▶ [Work task]: Please repeat all the entries. Nothing may differ.

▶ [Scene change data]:
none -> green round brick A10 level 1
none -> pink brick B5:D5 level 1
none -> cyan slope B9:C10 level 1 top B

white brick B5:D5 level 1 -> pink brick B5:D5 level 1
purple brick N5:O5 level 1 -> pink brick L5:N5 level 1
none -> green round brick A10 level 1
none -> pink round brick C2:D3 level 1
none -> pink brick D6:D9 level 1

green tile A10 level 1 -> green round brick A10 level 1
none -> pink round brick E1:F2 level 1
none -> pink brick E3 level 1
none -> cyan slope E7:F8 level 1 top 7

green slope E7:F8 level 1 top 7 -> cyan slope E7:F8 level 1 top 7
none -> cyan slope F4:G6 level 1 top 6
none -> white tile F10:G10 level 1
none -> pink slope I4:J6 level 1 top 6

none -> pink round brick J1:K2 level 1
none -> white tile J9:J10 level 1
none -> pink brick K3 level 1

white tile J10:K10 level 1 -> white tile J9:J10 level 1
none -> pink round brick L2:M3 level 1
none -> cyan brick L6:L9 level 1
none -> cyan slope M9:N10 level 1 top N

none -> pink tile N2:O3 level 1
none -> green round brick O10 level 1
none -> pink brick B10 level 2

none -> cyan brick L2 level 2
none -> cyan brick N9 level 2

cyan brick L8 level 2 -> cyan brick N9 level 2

▶ [Response to this task]:
none -> green round brick A10 level 1
none -> pink brick B5:D5 level 1
none -> cyan slope B9:C10 level 1 top B

white brick B5:D5 level 1 -> pink brick B5:D5 level 1
purple brick N5:O5 level 1 -> pink brick L5:N5 level 1
none -> green round brick A10 level 1
none -> pink round brick C2:D3 level 1
none -> pink brick D6:D9 level 1

green tile A10 level 1 -> green round brick A10 level 1
none -> pink round brick E1:F2 level 1
none -> pink brick E3 level 1
none -> cyan slope E7:F8 level 1 top 7

green slope E7:F8 level 1 top 7 -> cyan slope E7:F8 level 1 top 7
none -> cyan slope F4:G6 level 1 top 6
none -> white tile F10:G10 level 1
none -> pink slope I4:J6 level 1 top 6

none -> pink round brick J1:K2 level 1
none -> white tile J9:J10 level 1
none -> pink brick K3 level 1

white tile J10:K10 level 1 -> white tile J9:J10 level 1
none -> pink round brick L2:M3 level 1
none -> cyan brick L6:L9 level 1
none -> cyan slope M9:N10 level 1 top N

none -> pink tile N2:O3 level 1
none -> green round brick O10 level 1
none -> pink brick B10 level 2

none -> cyan brick L2 level 2
none -> cyan brick N9 level 2

cyan brick L8 level 2 -> cyan brick N9 level 2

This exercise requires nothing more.